ABOUT THIS TASK
Go through the listing below and output exactly the line with "RFID1 pin IRQ: D6 -> D9", the line with "OLED pin SDA: D3 -> D11", and each line between; omit the rest.

EXERCISE INPUTS
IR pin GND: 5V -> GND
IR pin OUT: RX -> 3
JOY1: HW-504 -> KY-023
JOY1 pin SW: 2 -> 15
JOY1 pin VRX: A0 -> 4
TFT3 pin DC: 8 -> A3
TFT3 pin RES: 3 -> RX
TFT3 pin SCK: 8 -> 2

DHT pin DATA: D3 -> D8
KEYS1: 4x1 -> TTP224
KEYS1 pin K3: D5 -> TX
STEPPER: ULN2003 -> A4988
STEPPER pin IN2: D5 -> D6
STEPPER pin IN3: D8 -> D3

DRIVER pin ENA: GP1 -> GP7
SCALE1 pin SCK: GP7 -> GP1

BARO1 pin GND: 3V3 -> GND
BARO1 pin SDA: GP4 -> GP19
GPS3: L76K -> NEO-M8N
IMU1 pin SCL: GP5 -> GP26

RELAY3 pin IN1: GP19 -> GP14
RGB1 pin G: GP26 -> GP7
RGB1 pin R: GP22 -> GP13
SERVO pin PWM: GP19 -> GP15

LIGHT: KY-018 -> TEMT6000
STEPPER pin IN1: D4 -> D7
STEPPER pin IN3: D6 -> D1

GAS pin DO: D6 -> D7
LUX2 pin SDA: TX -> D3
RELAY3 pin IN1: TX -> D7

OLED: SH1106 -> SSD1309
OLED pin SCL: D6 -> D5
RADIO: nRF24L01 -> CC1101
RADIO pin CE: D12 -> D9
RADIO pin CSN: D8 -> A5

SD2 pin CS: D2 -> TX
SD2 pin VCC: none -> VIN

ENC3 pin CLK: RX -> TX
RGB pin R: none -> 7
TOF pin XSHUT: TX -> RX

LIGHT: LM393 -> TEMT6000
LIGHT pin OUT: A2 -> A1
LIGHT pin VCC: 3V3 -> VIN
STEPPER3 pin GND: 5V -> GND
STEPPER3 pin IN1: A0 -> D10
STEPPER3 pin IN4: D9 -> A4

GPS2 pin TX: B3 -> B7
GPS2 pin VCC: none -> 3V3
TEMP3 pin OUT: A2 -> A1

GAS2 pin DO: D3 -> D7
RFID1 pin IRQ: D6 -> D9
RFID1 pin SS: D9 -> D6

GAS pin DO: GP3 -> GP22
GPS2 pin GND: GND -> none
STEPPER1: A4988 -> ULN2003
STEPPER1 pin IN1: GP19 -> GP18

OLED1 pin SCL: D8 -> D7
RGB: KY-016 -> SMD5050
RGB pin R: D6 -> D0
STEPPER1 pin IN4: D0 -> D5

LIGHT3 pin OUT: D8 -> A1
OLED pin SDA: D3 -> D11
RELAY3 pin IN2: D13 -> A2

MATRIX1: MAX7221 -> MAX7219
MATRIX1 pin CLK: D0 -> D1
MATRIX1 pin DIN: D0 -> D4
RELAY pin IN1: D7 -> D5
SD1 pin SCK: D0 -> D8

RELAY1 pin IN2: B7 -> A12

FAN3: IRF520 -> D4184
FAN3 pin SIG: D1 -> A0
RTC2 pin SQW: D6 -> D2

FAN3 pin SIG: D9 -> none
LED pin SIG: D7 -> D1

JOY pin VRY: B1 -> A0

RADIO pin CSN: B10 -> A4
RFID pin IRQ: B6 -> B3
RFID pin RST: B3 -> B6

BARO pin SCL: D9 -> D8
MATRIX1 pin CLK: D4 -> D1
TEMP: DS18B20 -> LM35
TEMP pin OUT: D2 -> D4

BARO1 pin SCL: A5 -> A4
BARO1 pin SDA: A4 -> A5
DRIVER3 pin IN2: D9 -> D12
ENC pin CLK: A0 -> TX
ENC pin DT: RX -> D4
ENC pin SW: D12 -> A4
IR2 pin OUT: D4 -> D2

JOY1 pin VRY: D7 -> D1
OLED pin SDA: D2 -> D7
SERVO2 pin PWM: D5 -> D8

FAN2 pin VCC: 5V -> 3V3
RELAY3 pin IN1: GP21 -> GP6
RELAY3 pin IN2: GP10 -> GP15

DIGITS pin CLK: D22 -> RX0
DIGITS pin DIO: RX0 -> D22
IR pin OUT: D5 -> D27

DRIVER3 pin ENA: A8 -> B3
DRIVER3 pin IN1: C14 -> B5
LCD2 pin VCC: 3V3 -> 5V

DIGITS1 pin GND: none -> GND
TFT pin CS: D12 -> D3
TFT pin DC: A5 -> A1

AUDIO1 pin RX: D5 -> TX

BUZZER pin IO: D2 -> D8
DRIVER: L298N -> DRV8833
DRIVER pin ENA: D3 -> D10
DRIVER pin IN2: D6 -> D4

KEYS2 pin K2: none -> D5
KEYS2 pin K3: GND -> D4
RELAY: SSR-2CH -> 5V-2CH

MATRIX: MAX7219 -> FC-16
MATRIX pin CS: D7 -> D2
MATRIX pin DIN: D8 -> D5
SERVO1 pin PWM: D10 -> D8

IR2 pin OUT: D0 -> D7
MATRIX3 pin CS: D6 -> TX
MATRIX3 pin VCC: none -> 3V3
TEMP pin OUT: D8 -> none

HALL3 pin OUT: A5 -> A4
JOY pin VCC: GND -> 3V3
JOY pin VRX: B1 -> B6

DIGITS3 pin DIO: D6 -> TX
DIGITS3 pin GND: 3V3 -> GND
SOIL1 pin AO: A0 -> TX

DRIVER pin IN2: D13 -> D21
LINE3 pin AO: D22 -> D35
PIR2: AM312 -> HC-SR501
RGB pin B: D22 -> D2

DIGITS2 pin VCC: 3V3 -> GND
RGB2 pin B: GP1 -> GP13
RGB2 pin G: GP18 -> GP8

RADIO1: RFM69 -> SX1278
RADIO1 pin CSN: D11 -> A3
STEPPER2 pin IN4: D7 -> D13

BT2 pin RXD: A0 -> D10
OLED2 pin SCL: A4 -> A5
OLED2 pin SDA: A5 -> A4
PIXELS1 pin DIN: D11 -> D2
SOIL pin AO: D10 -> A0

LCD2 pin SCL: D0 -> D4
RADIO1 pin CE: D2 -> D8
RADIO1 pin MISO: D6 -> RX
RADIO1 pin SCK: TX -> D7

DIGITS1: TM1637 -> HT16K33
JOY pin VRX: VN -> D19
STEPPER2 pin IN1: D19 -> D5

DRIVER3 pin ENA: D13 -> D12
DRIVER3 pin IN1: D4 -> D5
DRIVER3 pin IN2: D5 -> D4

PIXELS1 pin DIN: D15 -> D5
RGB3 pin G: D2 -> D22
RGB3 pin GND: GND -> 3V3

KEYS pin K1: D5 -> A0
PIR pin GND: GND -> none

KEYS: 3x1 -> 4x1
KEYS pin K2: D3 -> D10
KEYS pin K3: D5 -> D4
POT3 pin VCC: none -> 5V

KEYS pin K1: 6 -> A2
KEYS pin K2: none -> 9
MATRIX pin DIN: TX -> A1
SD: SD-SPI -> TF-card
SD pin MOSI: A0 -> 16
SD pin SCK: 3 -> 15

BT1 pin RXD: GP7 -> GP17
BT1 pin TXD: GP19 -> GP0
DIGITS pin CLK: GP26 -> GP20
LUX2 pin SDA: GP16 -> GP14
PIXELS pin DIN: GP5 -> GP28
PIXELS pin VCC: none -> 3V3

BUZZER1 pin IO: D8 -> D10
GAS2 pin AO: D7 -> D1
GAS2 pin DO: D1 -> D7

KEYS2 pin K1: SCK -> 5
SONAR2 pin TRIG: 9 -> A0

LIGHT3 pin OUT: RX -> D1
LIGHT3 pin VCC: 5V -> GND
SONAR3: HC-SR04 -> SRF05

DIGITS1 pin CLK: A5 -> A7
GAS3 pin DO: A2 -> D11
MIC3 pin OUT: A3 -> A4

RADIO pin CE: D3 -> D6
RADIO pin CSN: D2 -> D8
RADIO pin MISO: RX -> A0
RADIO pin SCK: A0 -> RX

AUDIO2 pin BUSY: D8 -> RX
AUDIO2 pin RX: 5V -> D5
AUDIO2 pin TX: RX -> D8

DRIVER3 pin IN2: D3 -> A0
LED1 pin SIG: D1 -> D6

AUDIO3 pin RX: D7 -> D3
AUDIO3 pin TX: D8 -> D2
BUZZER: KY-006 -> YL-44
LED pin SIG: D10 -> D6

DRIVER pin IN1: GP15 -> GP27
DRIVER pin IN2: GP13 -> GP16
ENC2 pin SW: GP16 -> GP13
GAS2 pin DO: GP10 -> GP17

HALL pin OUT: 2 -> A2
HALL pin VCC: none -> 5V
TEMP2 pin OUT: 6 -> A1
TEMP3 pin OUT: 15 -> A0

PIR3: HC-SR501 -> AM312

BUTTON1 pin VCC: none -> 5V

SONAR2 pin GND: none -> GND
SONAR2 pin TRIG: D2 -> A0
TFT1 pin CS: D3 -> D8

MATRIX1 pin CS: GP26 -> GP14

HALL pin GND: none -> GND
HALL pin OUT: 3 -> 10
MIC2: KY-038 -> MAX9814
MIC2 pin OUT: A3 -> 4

SOLUTION FOR THIS EXERCISE
RFID1 pin IRQ: D6 -> D9
RFID1 pin SS: D9 -> D6

GAS pin DO: GP3 -> GP22
GPS2 pin GND: GND -> none
STEPPER1: A4988 -> ULN2003
STEPPER1 pin IN1: GP19 -> GP18

OLED1 pin SCL: D8 -> D7
RGB: KY-016 -> SMD5050
RGB pin R: D6 -> D0
STEPPER1 pin IN4: D0 -> D5

LIGHT3 pin OUT: D8 -> A1
OLED pin SDA: D3 -> D11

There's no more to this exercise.